Copy the data exactly, pictures aside.

[Records from a collection]
----------
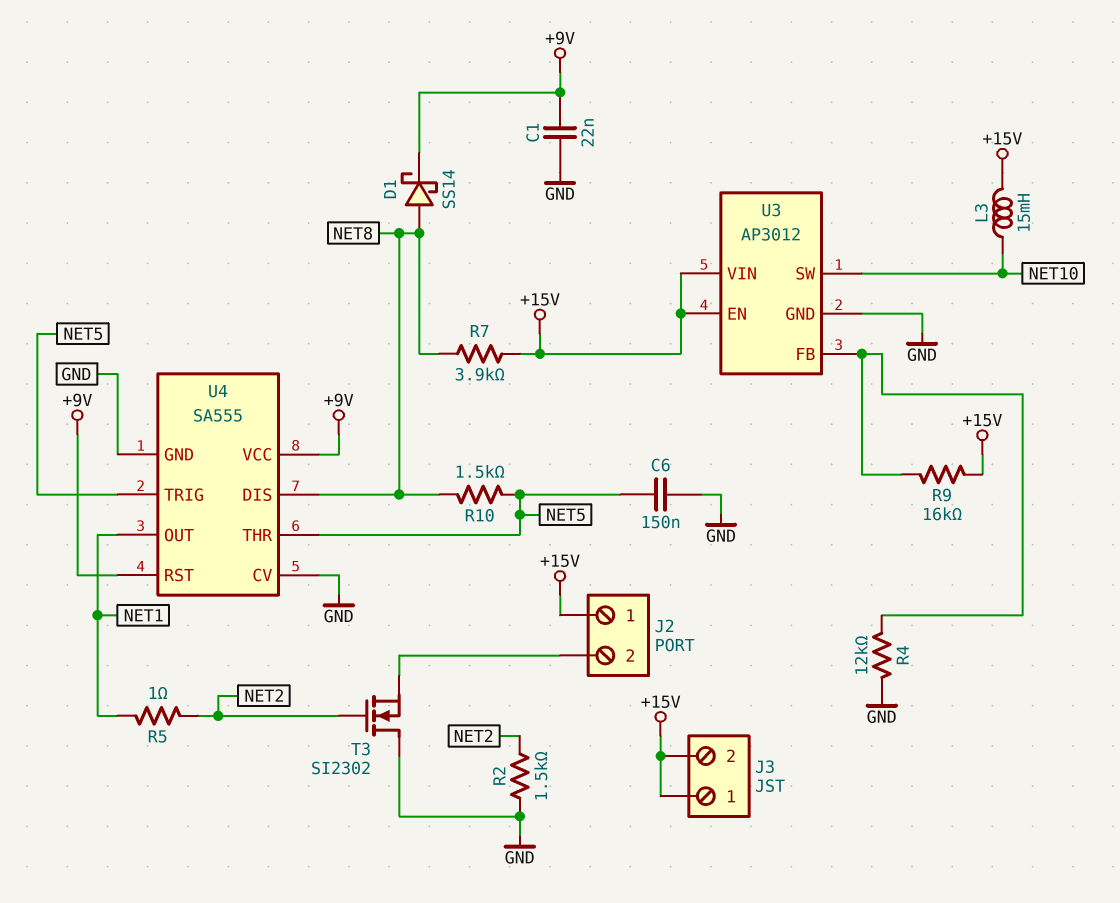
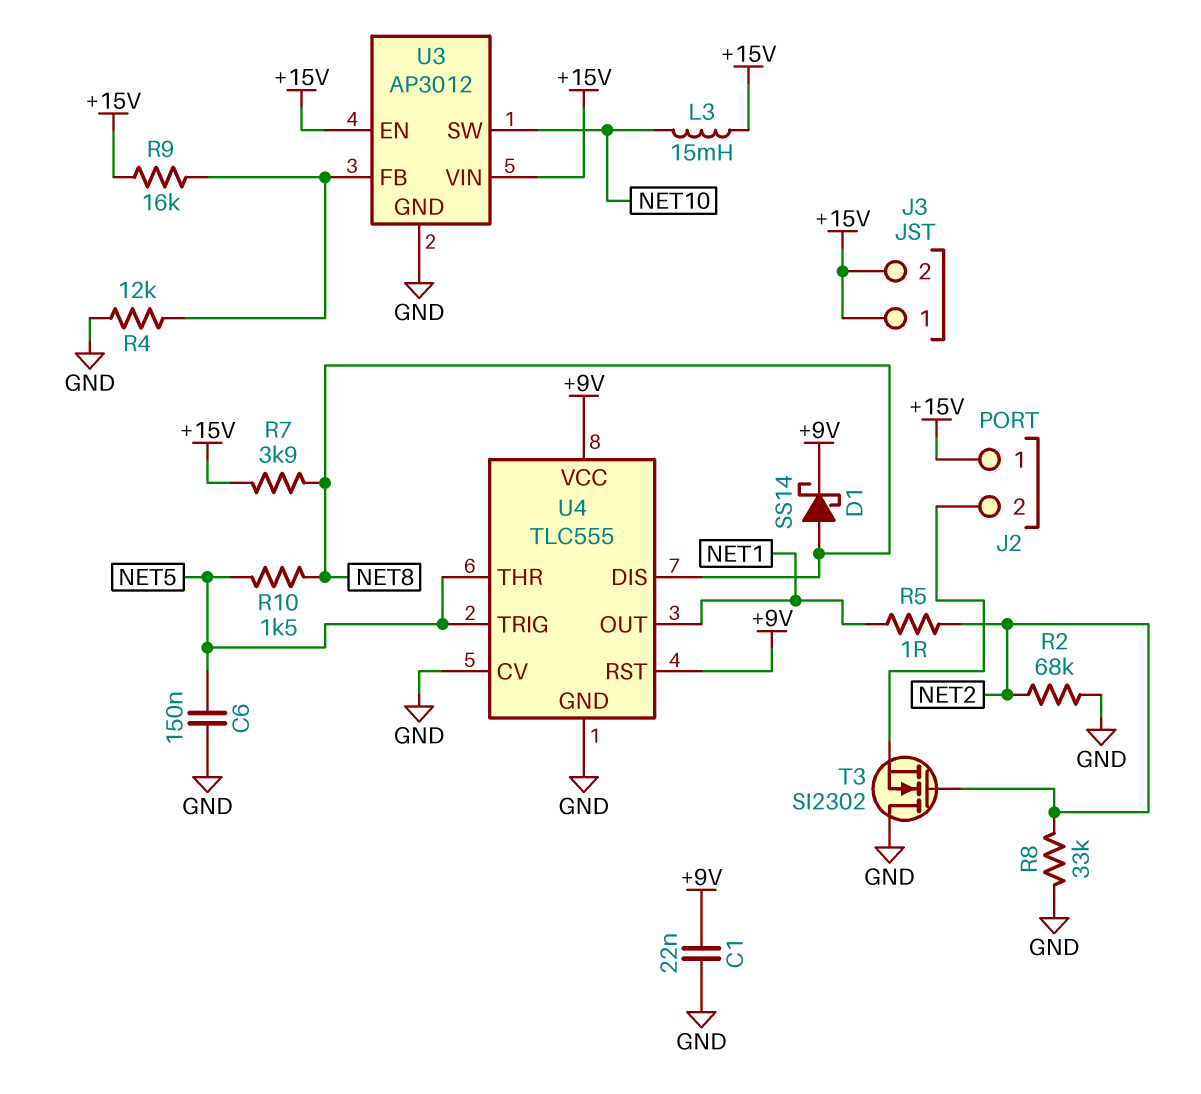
R2: 1.5k (GND, NET2) -> 68k (GND, NET2)
R8: none -> 33k (GND, NET2)
U4: SA555 -> TLC555

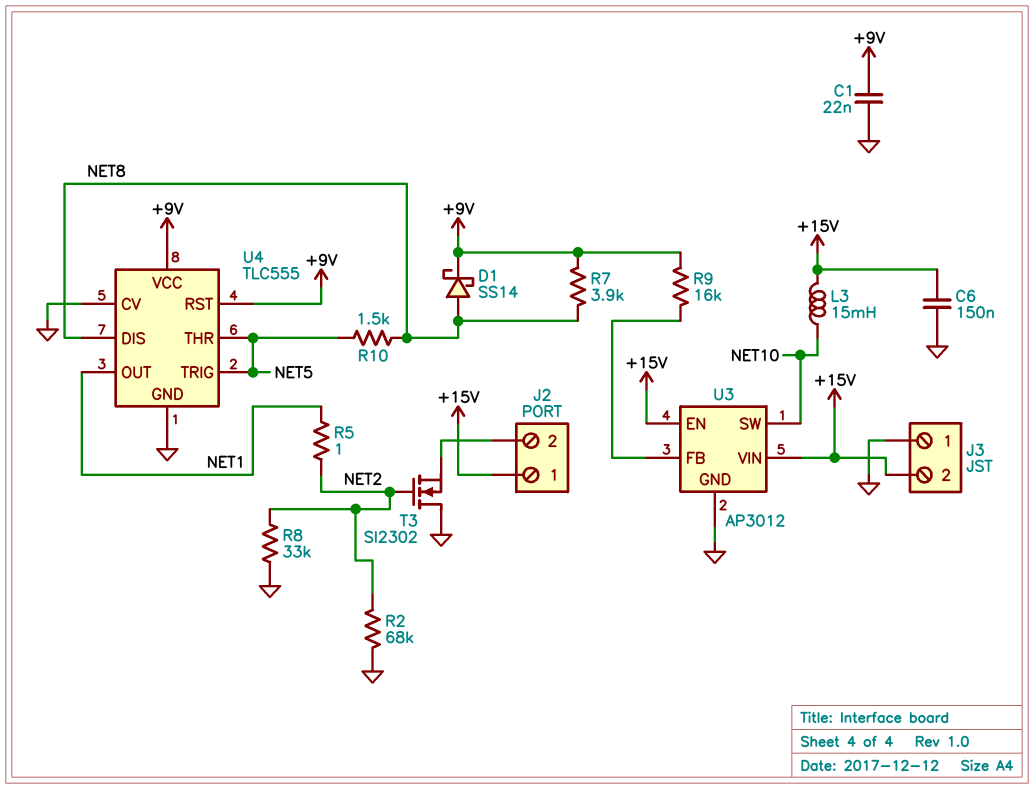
C6: 150nF (GND, NET5) -> 150nF (+15V, GND)
J3 pin 1: +15V -> GND
R4: 12k (GND, U3/FB) -> none
R7: 3.9k (+15V, NET8) -> 3.9k (+9V, NET8)
R9: 16k (+15V, U3/FB) -> 16k (+9V, U3/FB)

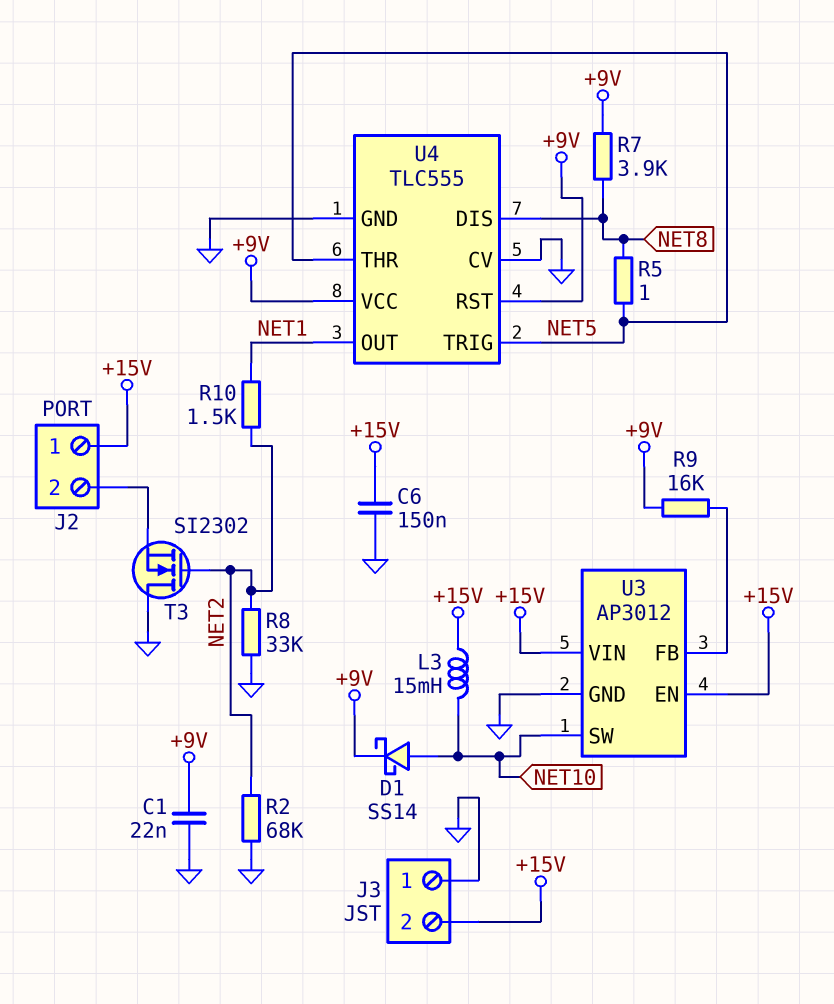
D1: schottky SS14 (A NET8, K +9V) -> schottky SS14 (A NET10, K +9V)
R5: 1 (NET1, NET2) -> 1 (NET5, NET8)
R10: 1.5k (NET5, NET8) -> 1.5k (NET1, NET2)

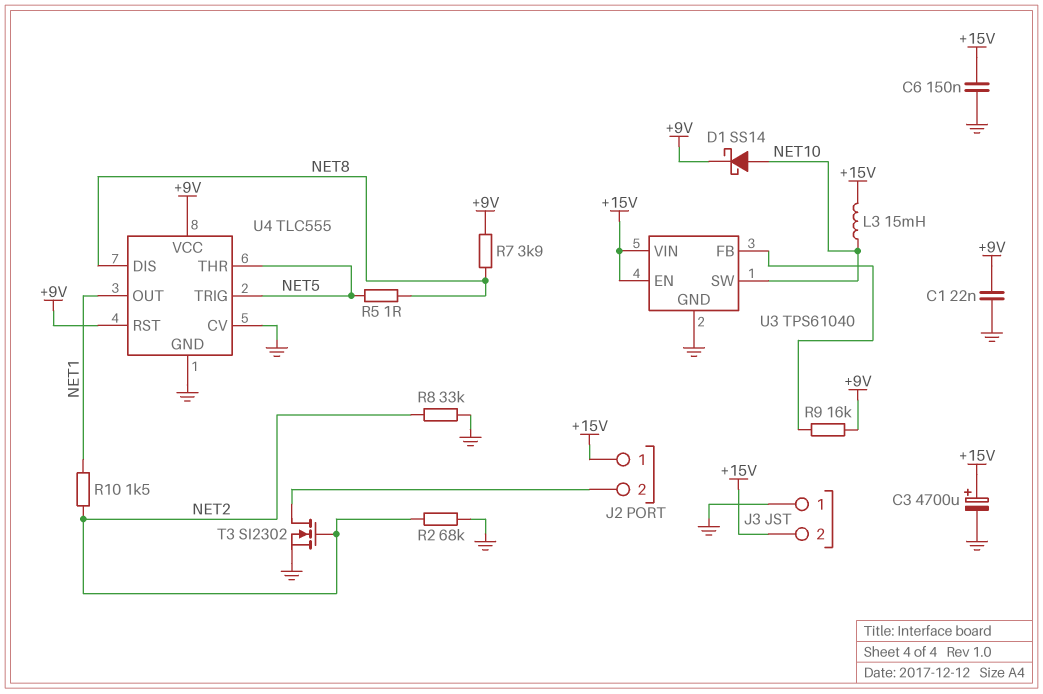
C3: none -> 4700uF (plus +15V, minus GND)
T3: NMOS SI2302 (G NET2, D GND, S J2/2) -> NMOS SI2302 (G NET2, D J2/2, S GND)
U3: AP3012 -> TPS61040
----------
• _EXERCISE RESULT_:
R2: 1.5k (GND, NET2) -> 68k (GND, NET2)
R8: none -> 33k (GND, NET2)
U4: SA555 -> TLC555

C6: 150nF (GND, NET5) -> 150nF (+15V, GND)
J3 pin 1: +15V -> GND
R4: 12k (GND, U3/FB) -> none
R7: 3.9k (+15V, NET8) -> 3.9k (+9V, NET8)
R9: 16k (+15V, U3/FB) -> 16k (+9V, U3/FB)

D1: schottky SS14 (A NET8, K +9V) -> schottky SS14 (A NET10, K +9V)
R5: 1 (NET1, NET2) -> 1 (NET5, NET8)
R10: 1.5k (NET5, NET8) -> 1.5k (NET1, NET2)

C3: none -> 4700uF (plus +15V, minus GND)
T3: NMOS SI2302 (G NET2, D GND, S J2/2) -> NMOS SI2302 (G NET2, D J2/2, S GND)
U3: AP3012 -> TPS61040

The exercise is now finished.